Return the lines beginning at the one that contains "orange marker [438,273,532,362]" and continuing to the end of the entries, including both ends, exactly as written and nothing else.

[[ Provided entries open ]]

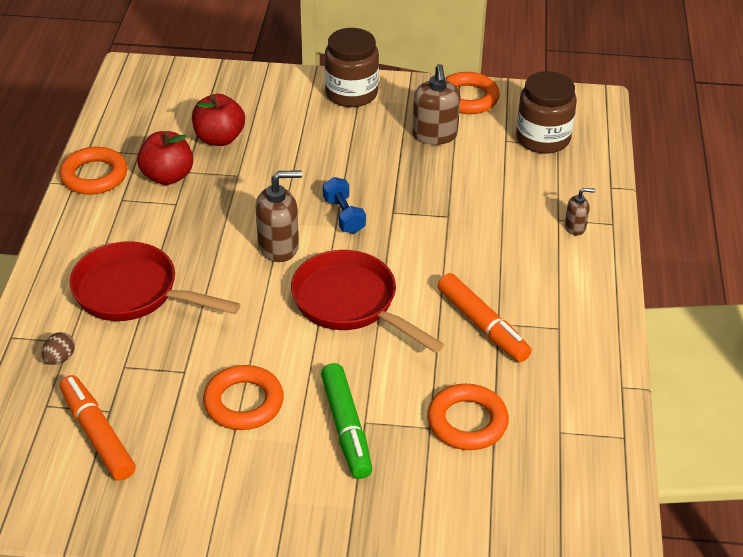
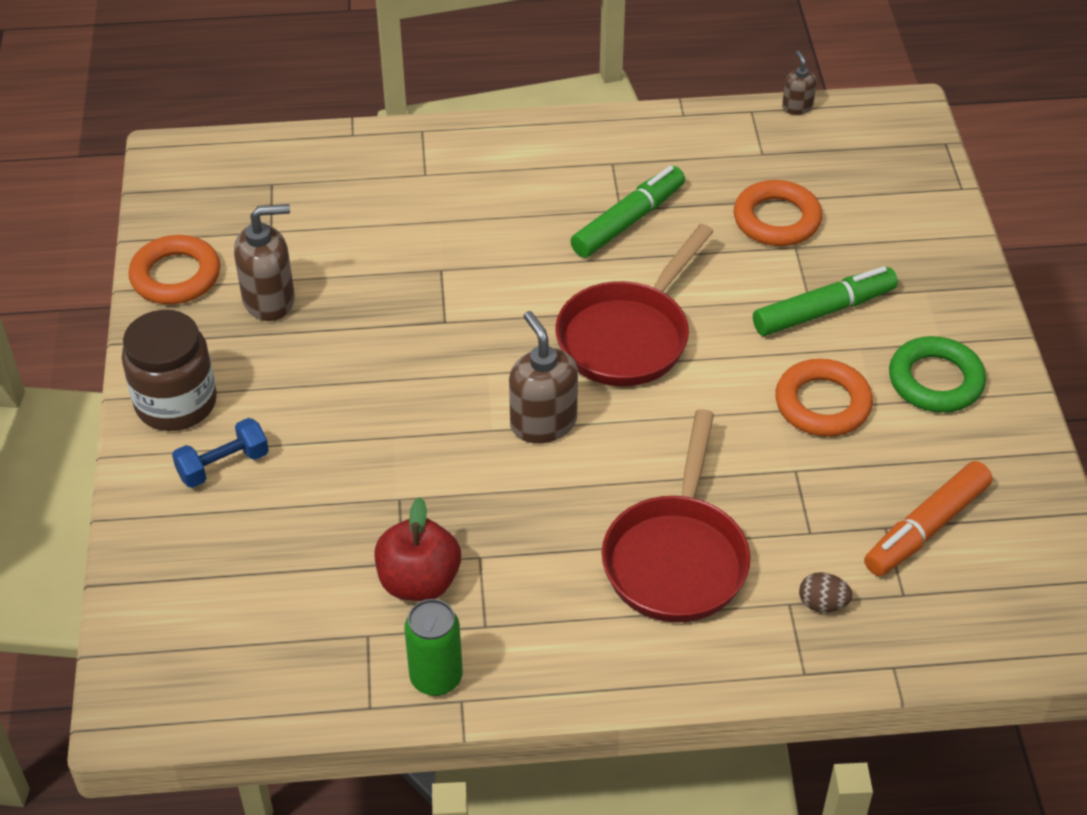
camera: 100 degrees left, 5 degrees up
orange ring [59,147,128,195] -> green can [404,599,463,696]
red apple [192,94,245,146] -> none
blue dumbbell [323,177,366,234] -> blue dumbbell moved to [172,418,269,488]
orange marker [438,273,532,362] -> green marker [570,166,685,258]
brown jar [516,71,577,154] -> none
brown soap dispenser [565,188,595,236] -> brown soap dispenser moved to [782,50,817,115]
none -> green ring [889,336,986,413]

[[ Provided entries closed ]]

▸ **Answer**:
orange marker [438,273,532,362] -> green marker [570,166,685,258]
brown jar [516,71,577,154] -> none
brown soap dispenser [565,188,595,236] -> brown soap dispenser moved to [782,50,817,115]
none -> green ring [889,336,986,413]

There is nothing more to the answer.